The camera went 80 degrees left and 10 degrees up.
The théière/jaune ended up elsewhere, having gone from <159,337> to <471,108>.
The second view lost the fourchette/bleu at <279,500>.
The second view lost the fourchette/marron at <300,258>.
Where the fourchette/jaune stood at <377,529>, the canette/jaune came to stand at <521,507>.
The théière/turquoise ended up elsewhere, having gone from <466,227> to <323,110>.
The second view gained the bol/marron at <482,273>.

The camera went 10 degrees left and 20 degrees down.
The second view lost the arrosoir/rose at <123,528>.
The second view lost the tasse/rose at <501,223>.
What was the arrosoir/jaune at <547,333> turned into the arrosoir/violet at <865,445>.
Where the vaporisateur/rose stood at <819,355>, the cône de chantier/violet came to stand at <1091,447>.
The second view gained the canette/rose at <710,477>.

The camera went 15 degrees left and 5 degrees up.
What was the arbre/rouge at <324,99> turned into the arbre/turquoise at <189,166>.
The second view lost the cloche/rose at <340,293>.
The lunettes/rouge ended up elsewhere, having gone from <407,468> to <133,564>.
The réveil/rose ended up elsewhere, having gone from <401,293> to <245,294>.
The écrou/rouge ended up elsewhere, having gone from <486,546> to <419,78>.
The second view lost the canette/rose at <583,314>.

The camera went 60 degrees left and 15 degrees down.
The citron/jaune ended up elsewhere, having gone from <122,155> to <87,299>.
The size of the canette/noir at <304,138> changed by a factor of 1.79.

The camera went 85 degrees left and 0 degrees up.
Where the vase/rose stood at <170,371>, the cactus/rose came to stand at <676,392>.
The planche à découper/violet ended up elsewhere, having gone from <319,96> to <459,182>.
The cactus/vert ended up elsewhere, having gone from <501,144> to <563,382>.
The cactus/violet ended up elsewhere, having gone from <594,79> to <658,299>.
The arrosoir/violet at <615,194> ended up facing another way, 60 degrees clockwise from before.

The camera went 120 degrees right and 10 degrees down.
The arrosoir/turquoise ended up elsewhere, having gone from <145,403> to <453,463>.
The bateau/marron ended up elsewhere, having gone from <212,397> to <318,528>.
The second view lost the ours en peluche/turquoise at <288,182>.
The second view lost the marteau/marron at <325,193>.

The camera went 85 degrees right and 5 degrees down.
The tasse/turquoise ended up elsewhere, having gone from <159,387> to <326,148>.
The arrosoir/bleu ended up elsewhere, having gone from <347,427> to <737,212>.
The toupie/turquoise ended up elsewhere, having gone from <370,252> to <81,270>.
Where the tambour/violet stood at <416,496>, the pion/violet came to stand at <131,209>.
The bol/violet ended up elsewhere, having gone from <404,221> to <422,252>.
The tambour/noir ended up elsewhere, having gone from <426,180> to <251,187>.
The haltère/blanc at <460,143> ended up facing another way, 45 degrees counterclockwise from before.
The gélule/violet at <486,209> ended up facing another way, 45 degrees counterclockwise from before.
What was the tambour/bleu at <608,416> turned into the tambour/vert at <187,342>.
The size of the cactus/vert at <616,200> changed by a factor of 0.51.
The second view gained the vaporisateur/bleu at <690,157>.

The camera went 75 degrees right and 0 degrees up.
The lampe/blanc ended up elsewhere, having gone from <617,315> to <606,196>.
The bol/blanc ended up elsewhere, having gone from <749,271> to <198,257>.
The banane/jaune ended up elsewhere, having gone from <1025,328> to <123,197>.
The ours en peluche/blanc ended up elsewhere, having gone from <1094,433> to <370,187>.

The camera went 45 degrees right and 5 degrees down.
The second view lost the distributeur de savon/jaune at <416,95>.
· · ·
Work instructions: Your answer should be a single number: how many lines of the material contain "fourchette".

Response to this task: 3